:: Records ::

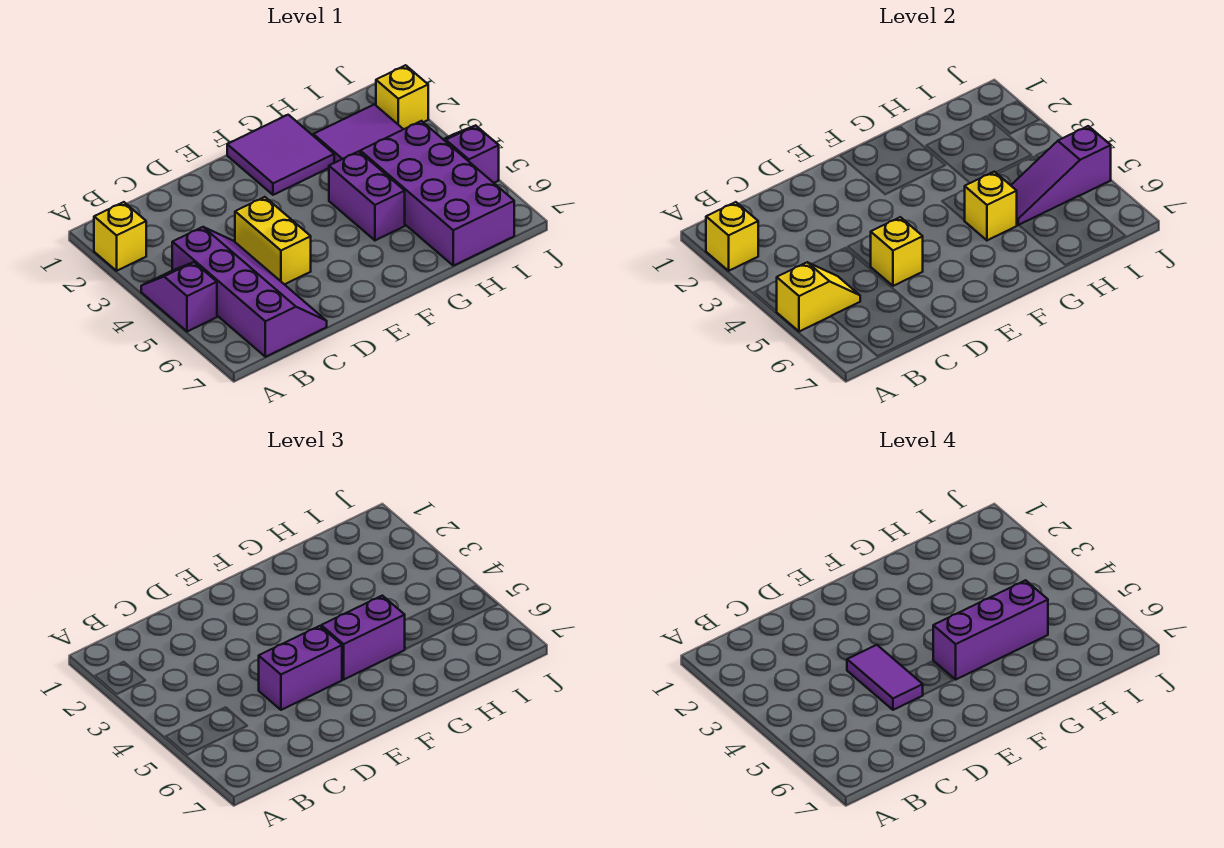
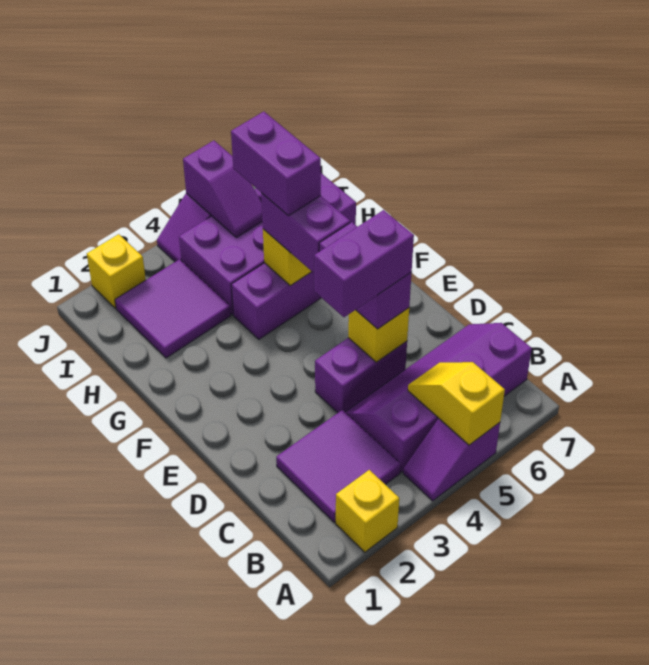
yellow brick A2 level 2 -> none
yellow brick D4:D5 level 1 -> purple brick D4:D5 level 1
purple tile D4:D5 level 4 -> purple brick D4:D5 level 4
purple tile F1:G2 level 1 -> purple tile B2:C3 level 1
purple brick F5:H5 level 4 -> purple brick G5:H5 level 4
purple slope H5:J5 level 2 top J -> purple slope I5:J5 level 2 top J

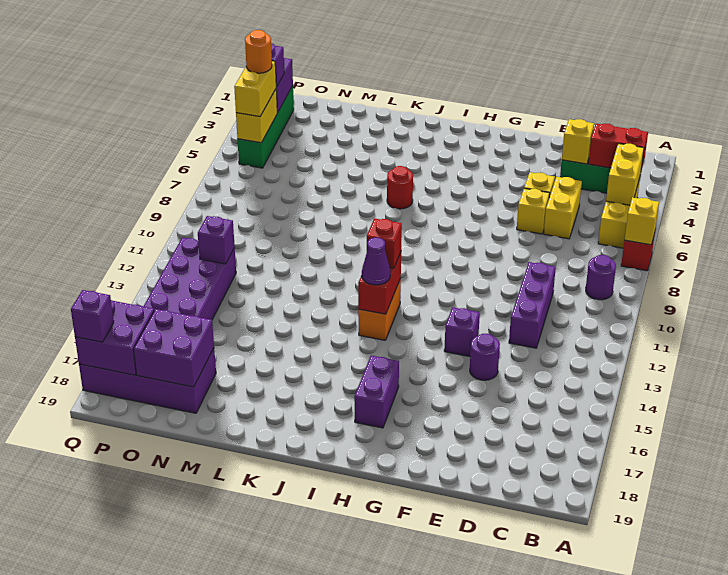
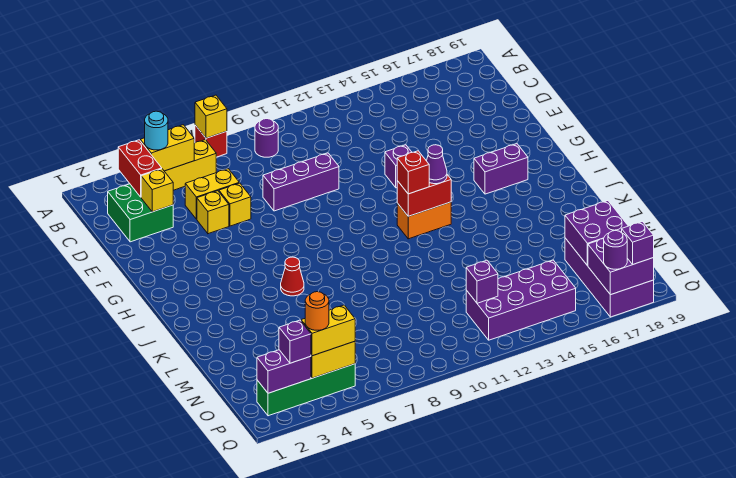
none -> cyan round brick B4 level 3
purple brick D10:D12 level 1 -> purple brick E8:E10 level 1
purple round brick E14 level 1 -> purple round brick Q17 level 3
red round brick J6 level 1 -> red cone J6 level 1

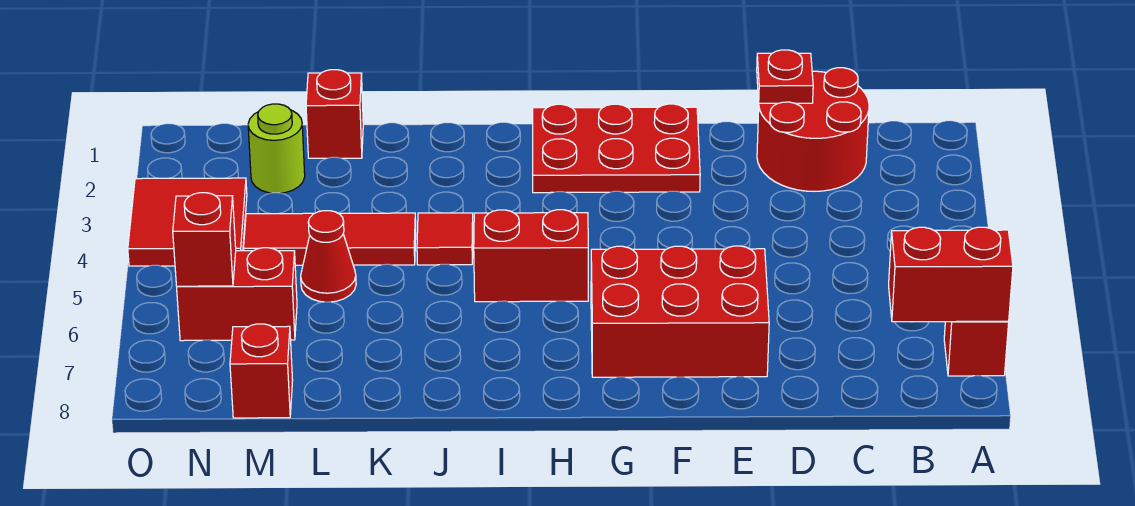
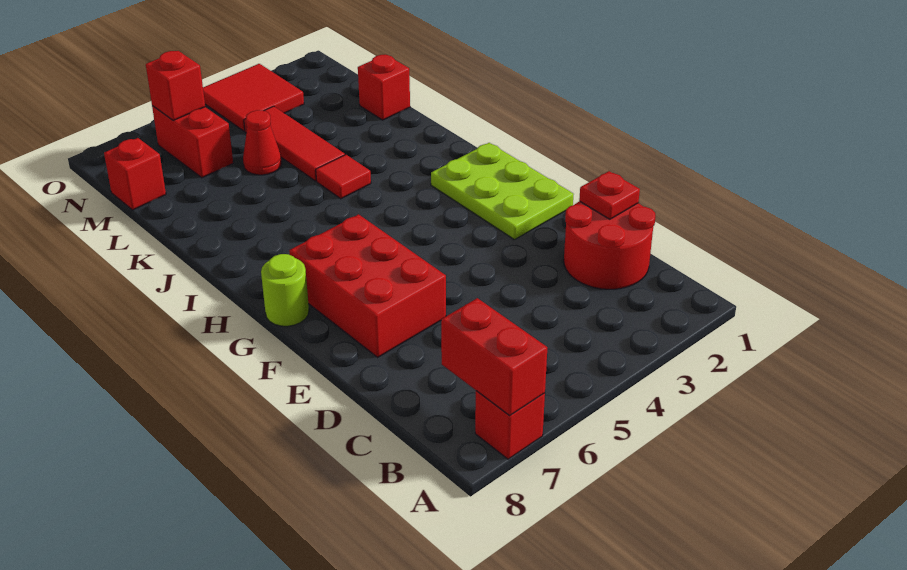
red plate F1:H2 level 1 -> lime plate F1:H2 level 1
red brick H5:I5 level 1 -> none
lime round brick M2 level 1 -> lime round brick G8 level 1

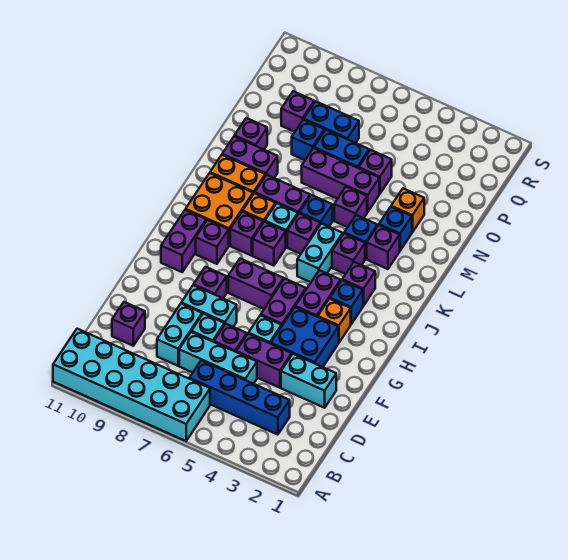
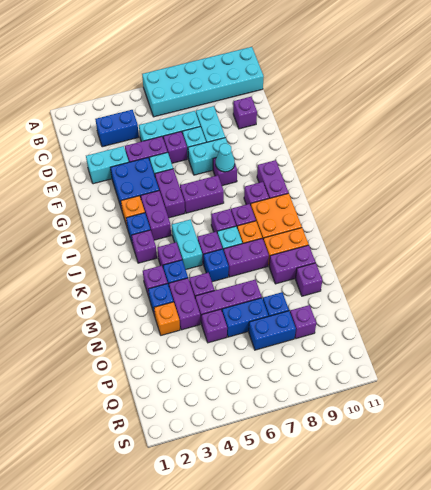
blue brick C3:C6 level 1 -> blue brick C3:C4 level 1
none -> cyan cone G8 level 2
none -> purple brick M4:N4 level 1

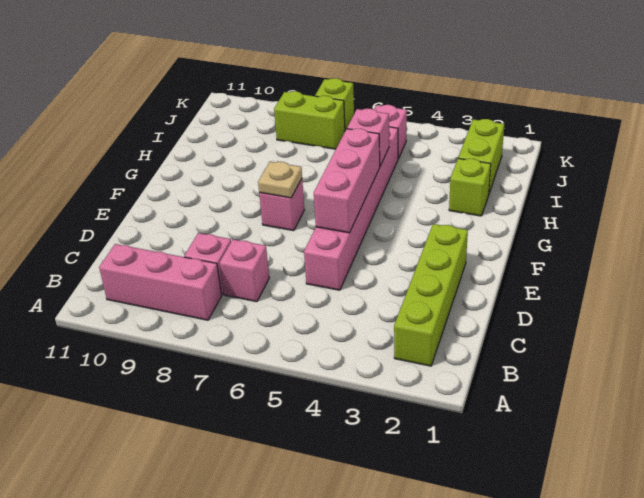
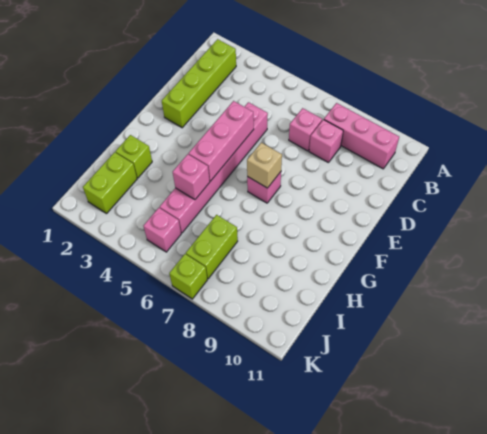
tan plate F7 level 2 -> tan brick F7 level 2
lime brick J7:J8 level 1 -> lime brick I7:J7 level 1

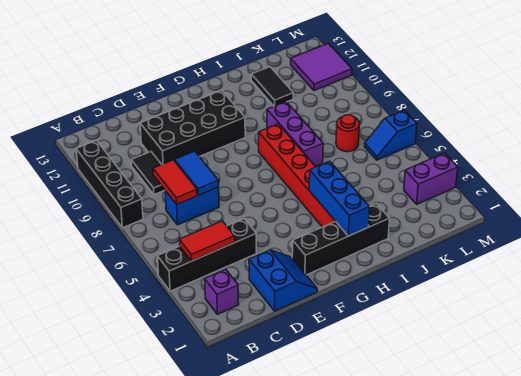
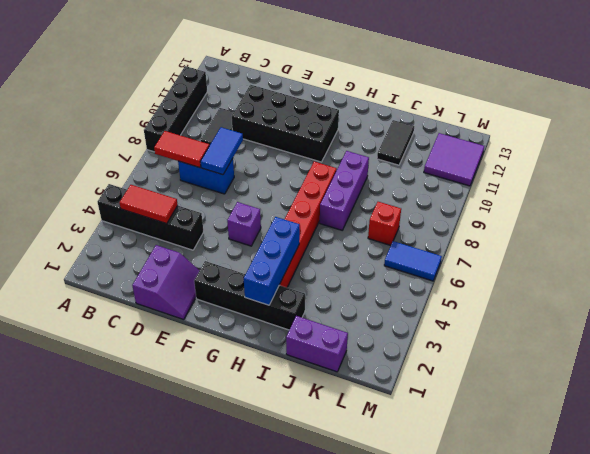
purple brick B2 level 1 -> purple brick F5 level 1
red tile C7:C8 level 2 -> red tile B7:C7 level 2
blue slope D1:E2 level 1 top D -> purple slope D1:E2 level 1 top D
red round brick K7 level 1 -> red brick K7 level 1
purple brick L3:M3 level 1 -> purple brick J1:K1 level 1
blue slope L6:M6 level 1 top M -> blue tile L6:M6 level 1

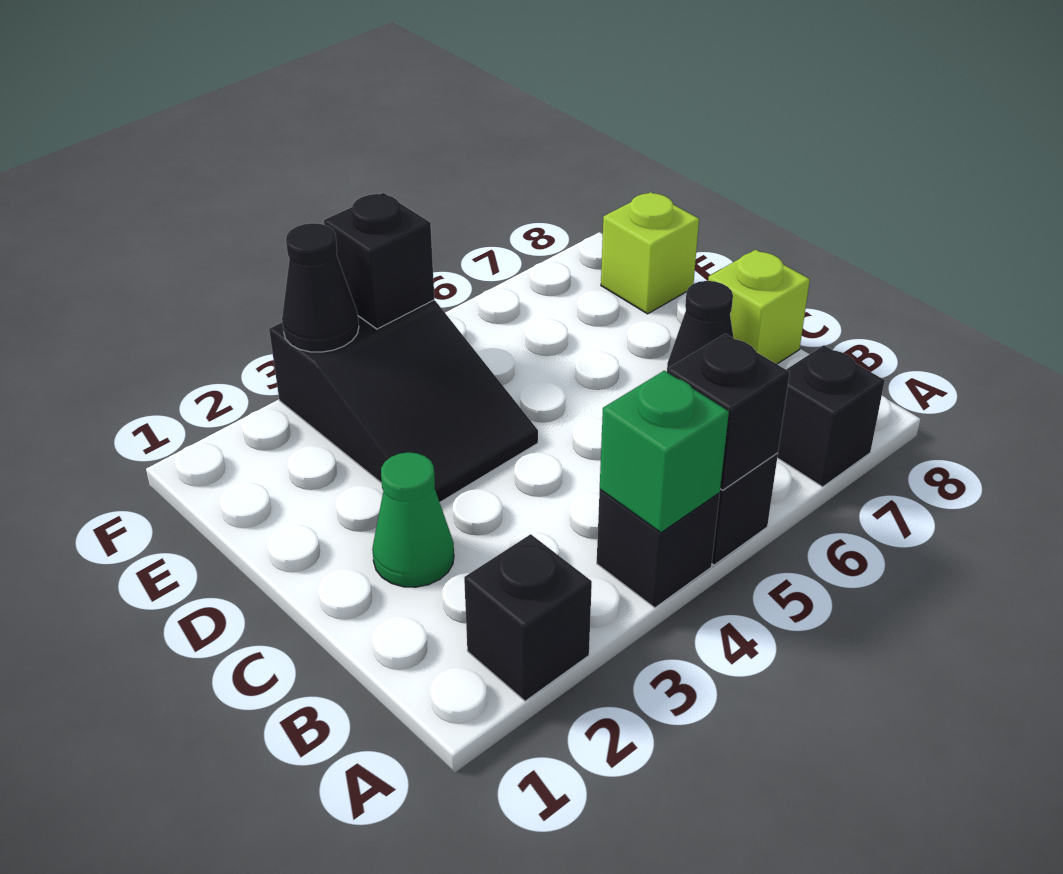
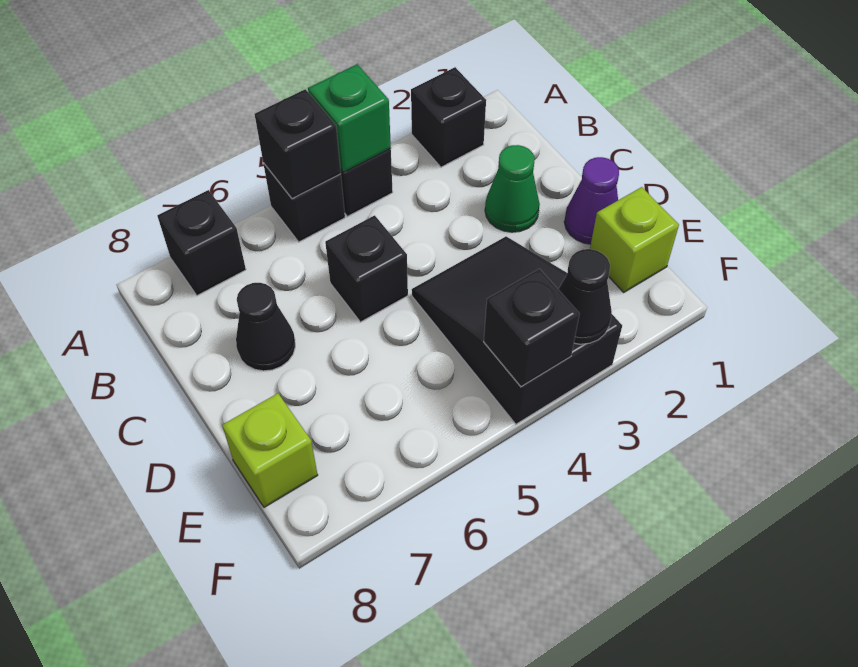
none -> black brick C5 level 1
lime brick C8 level 1 -> lime brick E1 level 1
none -> purple cone D1 level 1

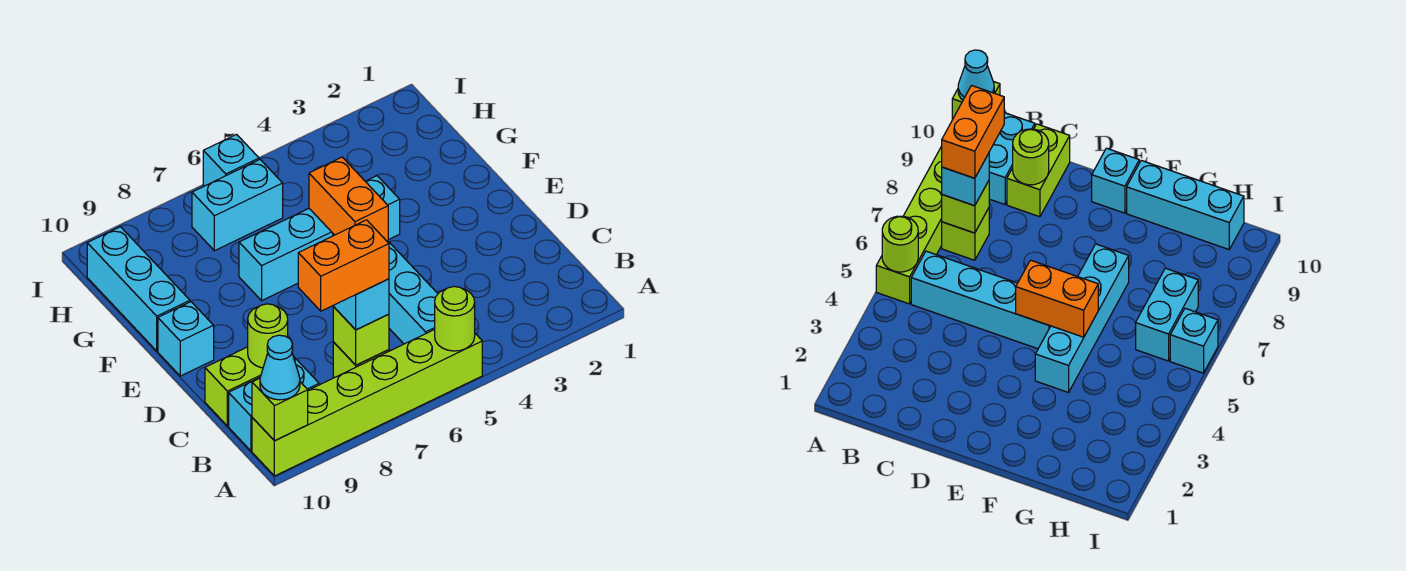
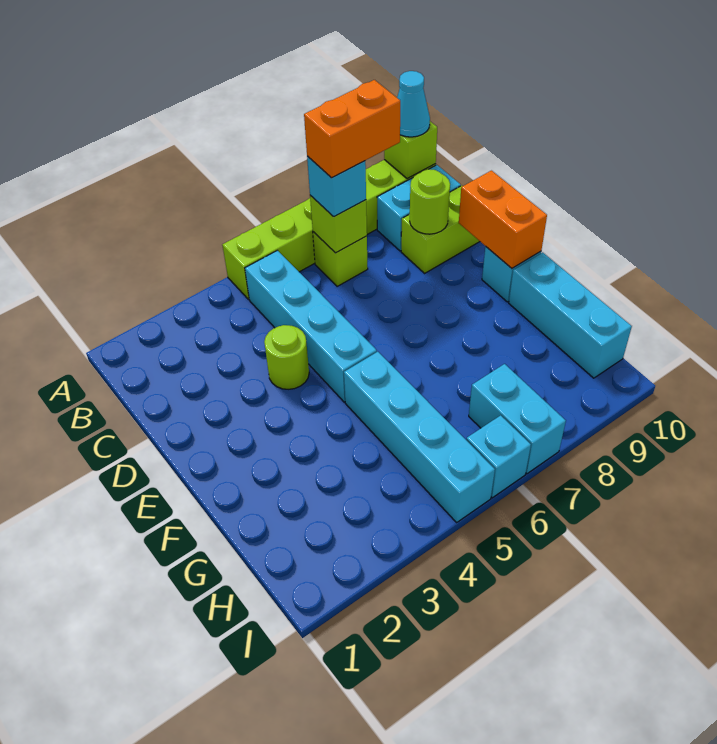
lime round brick A5 level 2 -> lime round brick D4 level 1
orange brick E5:F5 level 2 -> orange brick D10:E10 level 2
cyan brick F4:F7 level 1 -> cyan brick F5:I5 level 1
cyan brick H6:H7 level 1 -> cyan brick H7:I7 level 1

:::

__Exercise details__: Reproduce each line above exactly, but not a single picture.

__Exercise solution__:
yellow brick A2 level 2 -> none
yellow brick D4:D5 level 1 -> purple brick D4:D5 level 1
purple tile D4:D5 level 4 -> purple brick D4:D5 level 4
purple tile F1:G2 level 1 -> purple tile B2:C3 level 1
purple brick F5:H5 level 4 -> purple brick G5:H5 level 4
purple slope H5:J5 level 2 top J -> purple slope I5:J5 level 2 top J

none -> cyan round brick B4 level 3
purple brick D10:D12 level 1 -> purple brick E8:E10 level 1
purple round brick E14 level 1 -> purple round brick Q17 level 3
red round brick J6 level 1 -> red cone J6 level 1

red plate F1:H2 level 1 -> lime plate F1:H2 level 1
red brick H5:I5 level 1 -> none
lime round brick M2 level 1 -> lime round brick G8 level 1

blue brick C3:C6 level 1 -> blue brick C3:C4 level 1
none -> cyan cone G8 level 2
none -> purple brick M4:N4 level 1

tan plate F7 level 2 -> tan brick F7 level 2
lime brick J7:J8 level 1 -> lime brick I7:J7 level 1

purple brick B2 level 1 -> purple brick F5 level 1
red tile C7:C8 level 2 -> red tile B7:C7 level 2
blue slope D1:E2 level 1 top D -> purple slope D1:E2 level 1 top D
red round brick K7 level 1 -> red brick K7 level 1
purple brick L3:M3 level 1 -> purple brick J1:K1 level 1
blue slope L6:M6 level 1 top M -> blue tile L6:M6 level 1

none -> black brick C5 level 1
lime brick C8 level 1 -> lime brick E1 level 1
none -> purple cone D1 level 1

lime round brick A5 level 2 -> lime round brick D4 level 1
orange brick E5:F5 level 2 -> orange brick D10:E10 level 2
cyan brick F4:F7 level 1 -> cyan brick F5:I5 level 1
cyan brick H6:H7 level 1 -> cyan brick H7:I7 level 1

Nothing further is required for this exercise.